## Direction
Can you rewrite the material with "Maestoso" changed to "Allegro moderato" and everything else unchanged, leaving the pictures out?

— begin Extracted entries —

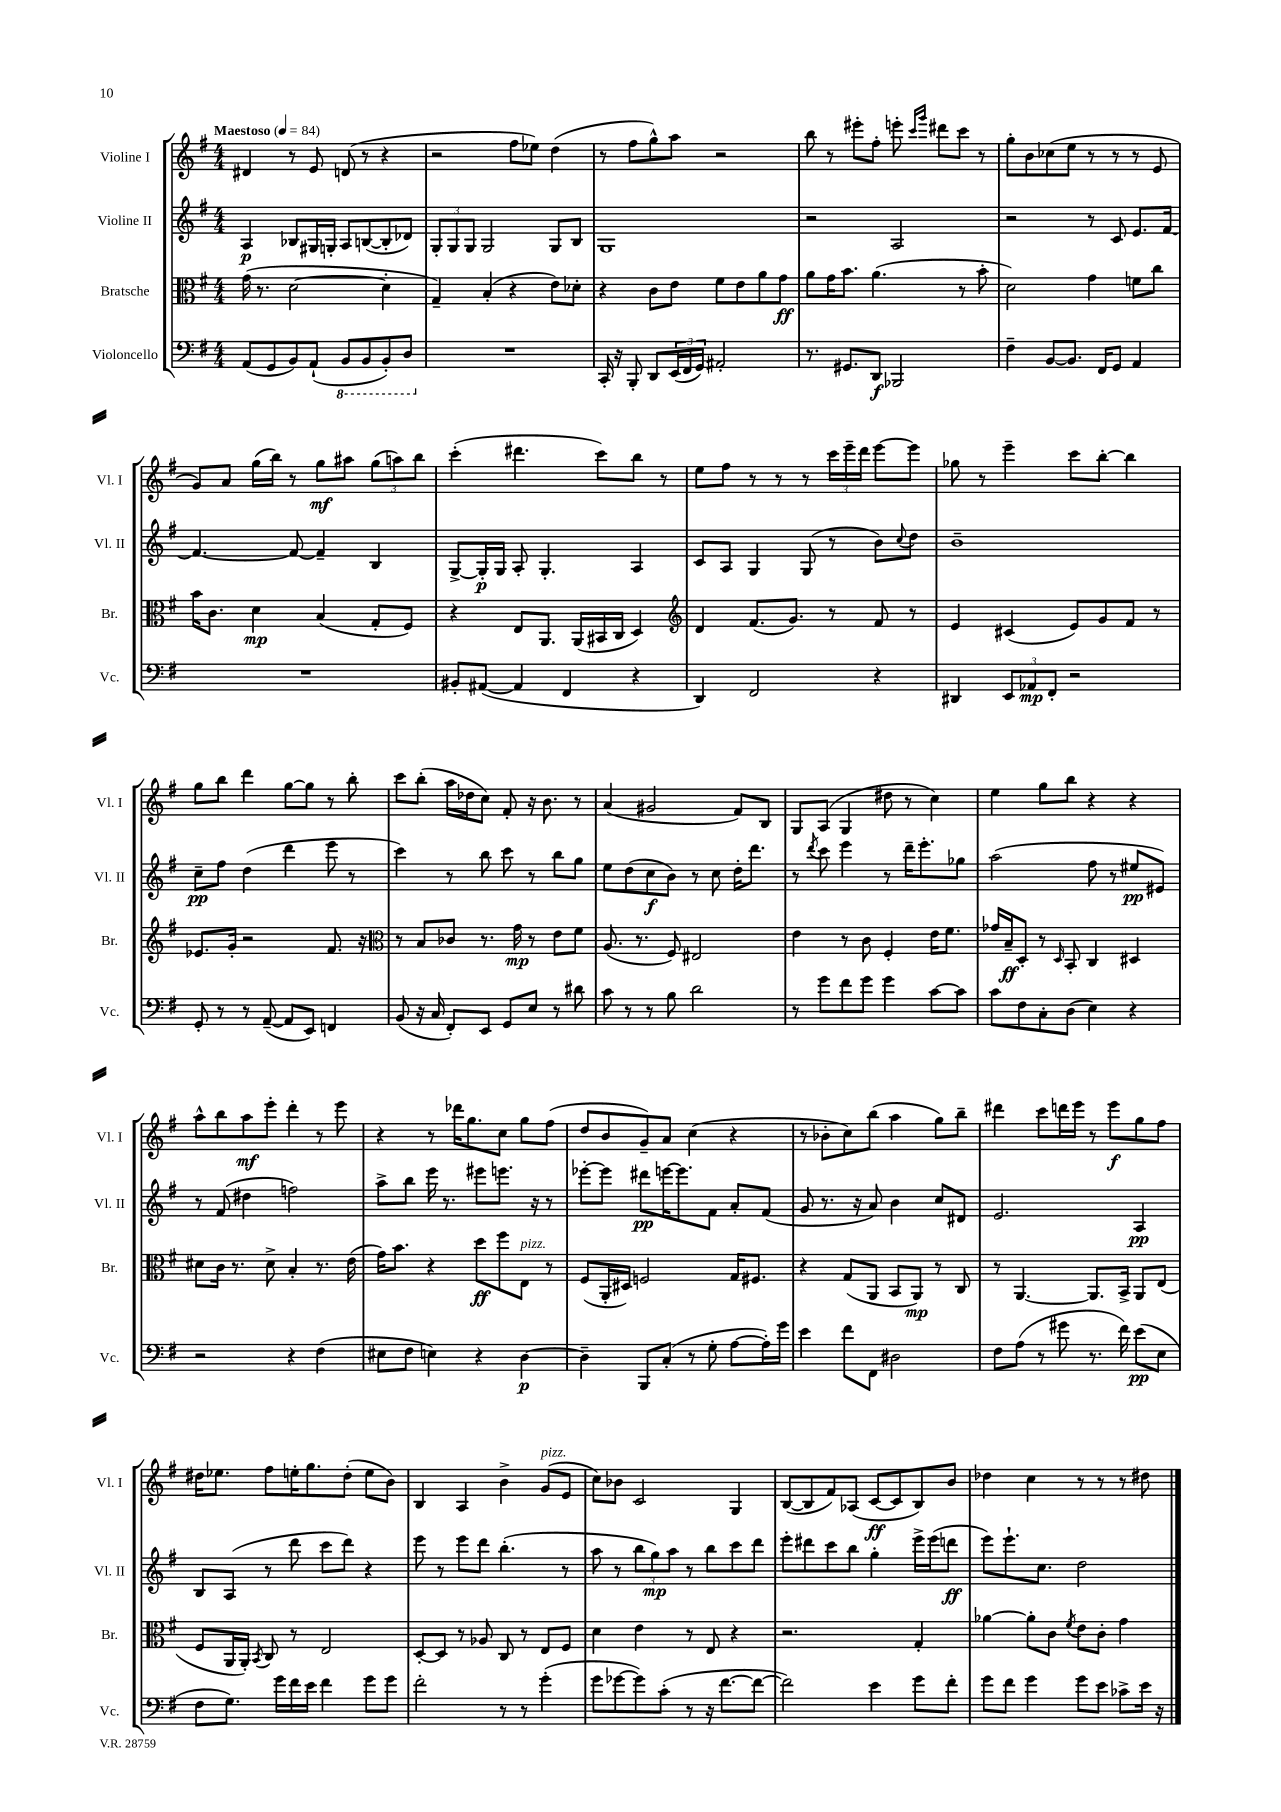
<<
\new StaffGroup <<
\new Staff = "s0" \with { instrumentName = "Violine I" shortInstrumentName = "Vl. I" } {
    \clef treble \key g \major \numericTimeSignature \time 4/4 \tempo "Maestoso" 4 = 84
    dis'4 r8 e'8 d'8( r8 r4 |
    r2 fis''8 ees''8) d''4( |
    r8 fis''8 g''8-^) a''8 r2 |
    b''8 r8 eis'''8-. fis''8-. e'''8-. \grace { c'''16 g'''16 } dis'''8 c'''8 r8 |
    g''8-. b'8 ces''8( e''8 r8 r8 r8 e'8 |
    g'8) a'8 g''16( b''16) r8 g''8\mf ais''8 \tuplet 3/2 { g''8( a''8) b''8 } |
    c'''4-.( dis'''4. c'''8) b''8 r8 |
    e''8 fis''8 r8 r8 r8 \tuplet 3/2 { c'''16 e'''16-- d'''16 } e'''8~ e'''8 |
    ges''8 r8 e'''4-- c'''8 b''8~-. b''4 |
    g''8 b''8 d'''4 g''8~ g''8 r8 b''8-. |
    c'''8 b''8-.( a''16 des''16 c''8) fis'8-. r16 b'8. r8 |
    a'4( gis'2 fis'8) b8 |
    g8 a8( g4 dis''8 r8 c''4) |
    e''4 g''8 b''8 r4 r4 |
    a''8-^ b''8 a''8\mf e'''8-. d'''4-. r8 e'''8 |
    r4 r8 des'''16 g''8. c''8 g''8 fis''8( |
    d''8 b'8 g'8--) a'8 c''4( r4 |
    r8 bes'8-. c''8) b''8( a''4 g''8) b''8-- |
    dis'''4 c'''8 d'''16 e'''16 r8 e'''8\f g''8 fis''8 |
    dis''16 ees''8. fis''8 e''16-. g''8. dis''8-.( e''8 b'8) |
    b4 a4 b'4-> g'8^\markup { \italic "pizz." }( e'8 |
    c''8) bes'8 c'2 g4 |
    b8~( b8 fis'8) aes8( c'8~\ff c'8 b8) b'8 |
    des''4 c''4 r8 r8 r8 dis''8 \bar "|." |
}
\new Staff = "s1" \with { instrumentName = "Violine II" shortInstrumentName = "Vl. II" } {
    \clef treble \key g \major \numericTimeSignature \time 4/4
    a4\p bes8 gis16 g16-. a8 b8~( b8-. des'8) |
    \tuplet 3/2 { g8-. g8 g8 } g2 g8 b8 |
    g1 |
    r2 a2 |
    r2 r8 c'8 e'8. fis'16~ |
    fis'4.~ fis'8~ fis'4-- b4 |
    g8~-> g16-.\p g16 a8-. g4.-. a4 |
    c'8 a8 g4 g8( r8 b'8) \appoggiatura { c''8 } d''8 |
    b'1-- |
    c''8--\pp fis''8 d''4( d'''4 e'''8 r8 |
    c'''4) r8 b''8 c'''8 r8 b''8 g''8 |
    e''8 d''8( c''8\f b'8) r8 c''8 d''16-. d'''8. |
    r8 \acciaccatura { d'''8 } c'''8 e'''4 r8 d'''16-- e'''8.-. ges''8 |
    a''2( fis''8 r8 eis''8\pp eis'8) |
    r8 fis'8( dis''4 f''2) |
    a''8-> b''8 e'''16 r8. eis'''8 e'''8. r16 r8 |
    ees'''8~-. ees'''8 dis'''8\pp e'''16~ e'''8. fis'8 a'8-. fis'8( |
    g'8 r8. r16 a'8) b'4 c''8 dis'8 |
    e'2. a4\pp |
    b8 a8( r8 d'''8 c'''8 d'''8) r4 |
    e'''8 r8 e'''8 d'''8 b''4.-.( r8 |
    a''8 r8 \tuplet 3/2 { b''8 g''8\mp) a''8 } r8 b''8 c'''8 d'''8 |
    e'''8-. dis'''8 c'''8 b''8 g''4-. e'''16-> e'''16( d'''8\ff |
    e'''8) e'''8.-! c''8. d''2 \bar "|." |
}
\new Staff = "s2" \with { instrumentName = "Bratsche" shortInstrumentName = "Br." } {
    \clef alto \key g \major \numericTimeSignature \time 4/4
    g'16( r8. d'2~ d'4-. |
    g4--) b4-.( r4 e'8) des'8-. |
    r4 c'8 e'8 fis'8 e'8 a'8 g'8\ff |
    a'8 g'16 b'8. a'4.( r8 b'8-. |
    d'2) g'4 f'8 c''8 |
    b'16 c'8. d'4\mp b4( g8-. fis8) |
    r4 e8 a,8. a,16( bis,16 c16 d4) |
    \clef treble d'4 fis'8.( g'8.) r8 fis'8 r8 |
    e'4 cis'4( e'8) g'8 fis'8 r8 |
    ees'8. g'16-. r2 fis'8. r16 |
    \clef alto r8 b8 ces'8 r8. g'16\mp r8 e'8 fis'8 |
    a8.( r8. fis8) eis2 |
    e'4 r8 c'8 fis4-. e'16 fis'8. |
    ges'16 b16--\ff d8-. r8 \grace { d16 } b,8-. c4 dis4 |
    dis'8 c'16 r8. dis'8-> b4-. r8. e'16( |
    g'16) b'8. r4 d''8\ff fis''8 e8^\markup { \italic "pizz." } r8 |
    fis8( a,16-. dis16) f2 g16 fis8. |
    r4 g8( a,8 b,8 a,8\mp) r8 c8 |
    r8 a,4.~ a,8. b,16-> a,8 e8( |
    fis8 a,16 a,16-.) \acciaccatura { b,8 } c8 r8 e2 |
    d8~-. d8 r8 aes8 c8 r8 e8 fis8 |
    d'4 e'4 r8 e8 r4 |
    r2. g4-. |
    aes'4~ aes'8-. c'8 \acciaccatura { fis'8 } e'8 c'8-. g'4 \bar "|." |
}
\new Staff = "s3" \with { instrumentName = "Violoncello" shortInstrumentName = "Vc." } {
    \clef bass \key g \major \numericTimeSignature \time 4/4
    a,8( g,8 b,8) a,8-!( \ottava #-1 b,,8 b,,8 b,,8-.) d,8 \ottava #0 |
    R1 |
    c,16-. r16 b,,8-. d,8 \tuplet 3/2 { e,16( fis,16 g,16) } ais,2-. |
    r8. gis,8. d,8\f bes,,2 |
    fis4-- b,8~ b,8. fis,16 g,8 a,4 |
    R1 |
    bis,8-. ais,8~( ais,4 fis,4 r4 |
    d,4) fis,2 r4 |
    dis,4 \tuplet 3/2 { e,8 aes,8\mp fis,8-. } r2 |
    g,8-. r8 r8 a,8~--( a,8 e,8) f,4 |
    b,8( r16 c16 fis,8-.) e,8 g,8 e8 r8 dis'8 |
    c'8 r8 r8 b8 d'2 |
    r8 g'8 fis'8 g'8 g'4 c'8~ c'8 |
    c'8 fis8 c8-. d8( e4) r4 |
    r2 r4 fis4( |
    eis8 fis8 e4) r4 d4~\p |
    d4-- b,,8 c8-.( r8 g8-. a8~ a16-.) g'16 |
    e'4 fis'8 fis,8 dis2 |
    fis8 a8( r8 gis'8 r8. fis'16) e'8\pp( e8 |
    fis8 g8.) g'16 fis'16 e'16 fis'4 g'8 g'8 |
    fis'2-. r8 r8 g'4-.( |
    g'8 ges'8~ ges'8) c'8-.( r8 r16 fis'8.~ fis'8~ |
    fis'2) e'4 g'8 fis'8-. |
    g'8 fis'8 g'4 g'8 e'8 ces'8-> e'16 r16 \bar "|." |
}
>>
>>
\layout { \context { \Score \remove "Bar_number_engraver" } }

— end Extracted entries —

## The reply
<<
\new StaffGroup <<
\new Staff = "s0" \with { instrumentName = "Violine I" shortInstrumentName = "Vl. I" } {
    \clef treble \key g \major \numericTimeSignature \time 4/4 \tempo "Allegro moderato" 4 = 84
    dis'4 r8 e'8 d'8( r8 r4 |
    r2 fis''8 ees''8) d''4( |
    r8 fis''8 g''8-^) a''8 r2 |
    b''8 r8 eis'''8-. fis''8-. e'''8-. \grace { c'''16 g'''16 } dis'''8 c'''8 r8 |
    g''8-. b'8 ces''8( e''8 r8 r8 r8 e'8 |
    g'8) a'8 g''16( b''16) r8 g''8\mf ais''8 \tuplet 3/2 { g''8( a''8) b''8 } |
    c'''4-.( dis'''4. c'''8) b''8 r8 |
    e''8 fis''8 r8 r8 r8 \tuplet 3/2 { c'''16 e'''16-- d'''16 } e'''8~ e'''8 |
    ges''8 r8 e'''4-- c'''8 b''8~-. b''4 |
    g''8 b''8 d'''4 g''8~ g''8 r8 b''8-. |
    c'''8 b''8-.( a''16 des''16 c''8) fis'8-. r16 b'8. r8 |
    a'4( gis'2 fis'8) b8 |
    g8 a8( g4 dis''8 r8 c''4) |
    e''4 g''8 b''8 r4 r4 |
    a''8-^ b''8 a''8\mf e'''8-. d'''4-. r8 e'''8 |
    r4 r8 des'''16 g''8. c''8 g''8 fis''8( |
    d''8 b'8 g'8--) a'8 c''4( r4 |
    r8 bes'8-. c''8) b''8( a''4 g''8) b''8-- |
    dis'''4 c'''8 d'''16 e'''16 r8 e'''8\f g''8 fis''8 |
    dis''16 ees''8. fis''8 e''16-. g''8. dis''8-.( e''8 b'8) |
    b4 a4 b'4-> g'8^\markup { \italic "pizz." }( e'8 |
    c''8) bes'8 c'2 g4 |
    b8~( b8 fis'8) aes8( c'8~\ff c'8 b8) b'8 |
    des''4 c''4 r8 r8 r8 dis''8 \bar "|." |
}
\new Staff = "s1" \with { instrumentName = "Violine II" shortInstrumentName = "Vl. II" } {
    \clef treble \key g \major \numericTimeSignature \time 4/4
    a4\p bes8 gis16 g16-. a8 b8~( b8-. des'8) |
    \tuplet 3/2 { g8-. g8 g8 } g2 g8 b8 |
    g1 |
    r2 a2 |
    r2 r8 c'8 e'8. fis'16~ |
    fis'4.~ fis'8~ fis'4-- b4 |
    g8~-> g16-.\p g16 a8-. g4.-. a4 |
    c'8 a8 g4 g8( r8 b'8) \appoggiatura { c''8 } d''8 |
    b'1-- |
    c''8--\pp fis''8 d''4( d'''4 e'''8 r8 |
    c'''4) r8 b''8 c'''8 r8 b''8 g''8 |
    e''8 d''8( c''8\f b'8) r8 c''8 d''16-. d'''8. |
    r8 \acciaccatura { d'''8 } c'''8 e'''4 r8 d'''16-- e'''8.-. ges''8 |
    a''2( fis''8 r8 eis''8\pp eis'8) |
    r8 fis'8( dis''4 f''2) |
    a''8-> b''8 e'''16 r8. eis'''8 e'''8. r16 r8 |
    ees'''8~-. ees'''8 dis'''8\pp e'''16~ e'''8. fis'8 a'8-. fis'8( |
    g'8 r8. r16 a'8) b'4 c''8 dis'8 |
    e'2. a4\pp |
    b8 a8( r8 d'''8 c'''8 d'''8) r4 |
    e'''8 r8 e'''8 d'''8 b''4.-.( r8 |
    a''8 r8 \tuplet 3/2 { b''8 g''8\mp) a''8 } r8 b''8 c'''8 d'''8 |
    e'''8-. dis'''8 c'''8 b''8 g''4-. e'''16-> e'''16( d'''8\ff |
    e'''8) e'''8.-! c''8. d''2 \bar "|." |
}
\new Staff = "s2" \with { instrumentName = "Bratsche" shortInstrumentName = "Br." } {
    \clef alto \key g \major \numericTimeSignature \time 4/4
    g'16( r8. d'2~ d'4-. |
    g4--) b4-.( r4 e'8) des'8-. |
    r4 c'8 e'8 fis'8 e'8 a'8 g'8\ff |
    a'8 g'16 b'8. a'4.( r8 b'8-. |
    d'2) g'4 f'8 c''8 |
    b'16 c'8. d'4\mp b4( g8-. fis8) |
    r4 e8 a,8. a,16( bis,16 c16 d4) |
    \clef treble d'4 fis'8.( g'8.) r8 fis'8 r8 |
    e'4 cis'4( e'8) g'8 fis'8 r8 |
    ees'8. g'16-. r2 fis'8. r16 |
    \clef alto r8 b8 ces'8 r8. g'16\mp r8 e'8 fis'8 |
    a8.( r8. fis8) eis2 |
    e'4 r8 c'8 fis4-. e'16 fis'8. |
    ges'16 b16--\ff d8-. r8 \grace { d16 } b,8-. c4 dis4 |
    dis'8 c'16 r8. dis'8-> b4-. r8. e'16( |
    g'16) b'8. r4 d''8\ff fis''8 e8^\markup { \italic "pizz." } r8 |
    fis8( a,16-. dis16) f2 g16 fis8. |
    r4 g8( a,8 b,8 a,8\mp) r8 c8 |
    r8 a,4.~ a,8. b,16-> a,8 e8( |
    fis8 a,16 a,16-.) \acciaccatura { b,8 } c8 r8 e2 |
    d8~-. d8 r8 aes8 c8 r8 e8 fis8 |
    d'4 e'4 r8 e8 r4 |
    r2. g4-. |
    aes'4~ aes'8-. c'8 \acciaccatura { fis'8 } e'8 c'8-. g'4 \bar "|." |
}
\new Staff = "s3" \with { instrumentName = "Violoncello" shortInstrumentName = "Vc." } {
    \clef bass \key g \major \numericTimeSignature \time 4/4
    a,8( g,8 b,8) a,8-!( \ottava #-1 b,,8 b,,8 b,,8-.) d,8 \ottava #0 |
    R1 |
    c,16-. r16 b,,8-. d,8 \tuplet 3/2 { e,16( fis,16 g,16) } ais,2-. |
    r8. gis,8. d,8\f bes,,2 |
    fis4-- b,8~ b,8. fis,16 g,8 a,4 |
    R1 |
    bis,8-. ais,8~( ais,4 fis,4 r4 |
    d,4) fis,2 r4 |
    dis,4 \tuplet 3/2 { e,8 aes,8\mp fis,8-. } r2 |
    g,8-. r8 r8 a,8~--( a,8 e,8) f,4 |
    b,8( r16 c16 fis,8-.) e,8 g,8 e8 r8 dis'8 |
    c'8 r8 r8 b8 d'2 |
    r8 g'8 fis'8 g'8 g'4 c'8~ c'8 |
    c'8 fis8 c8-. d8( e4) r4 |
    r2 r4 fis4( |
    eis8 fis8 e4) r4 d4~\p |
    d4-- b,,8 c8-.( r8 g8-. a8~ a16-.) g'16 |
    e'4 fis'8 fis,8 dis2 |
    fis8 a8( r8 gis'8 r8. fis'16) e'8\pp( e8 |
    fis8 g8.) g'16 fis'16 e'16 fis'4 g'8 g'8 |
    fis'2-. r8 r8 g'4-.( |
    g'8 ges'8~ ges'8) c'8-.( r8 r16 fis'8.~ fis'8~ |
    fis'2) e'4 g'8 fis'8-. |
    g'8 fis'8 g'4 g'8 e'8 ces'8-> e'16 r16 \bar "|." |
}
>>
>>
\layout { \context { \Score \remove "Bar_number_engraver" } }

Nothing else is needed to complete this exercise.